___ TASK DATA

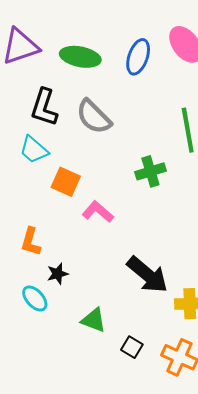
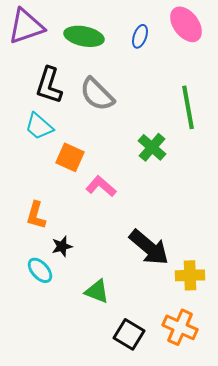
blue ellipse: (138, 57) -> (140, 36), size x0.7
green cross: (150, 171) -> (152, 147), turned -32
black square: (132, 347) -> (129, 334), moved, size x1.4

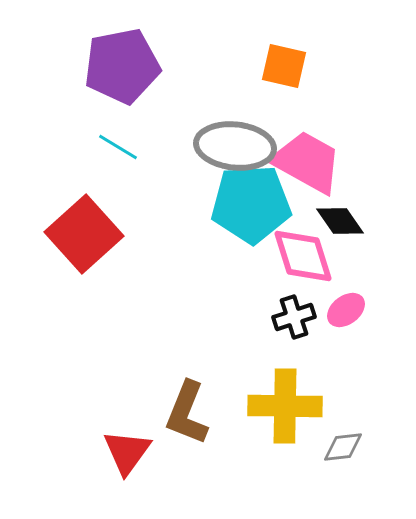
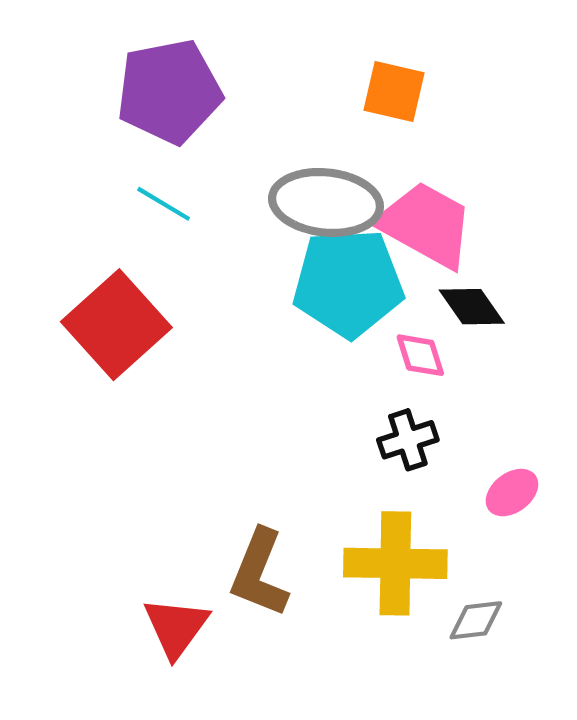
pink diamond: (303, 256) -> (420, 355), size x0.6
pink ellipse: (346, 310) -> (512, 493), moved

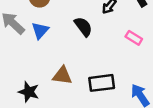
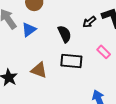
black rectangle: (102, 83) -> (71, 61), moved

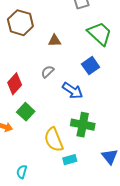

______

● EXERCISE
Apart from the images, print all the material above exactly as given.

● ANSWER FOR THE TASK
blue ellipse: (138, 57) -> (140, 36), size x0.7
green cross: (150, 171) -> (152, 147), turned -32
black square: (132, 347) -> (129, 334), moved, size x1.4

pink diamond: (303, 256) -> (420, 355), size x0.6
pink ellipse: (346, 310) -> (512, 493), moved

black rectangle: (102, 83) -> (71, 61), moved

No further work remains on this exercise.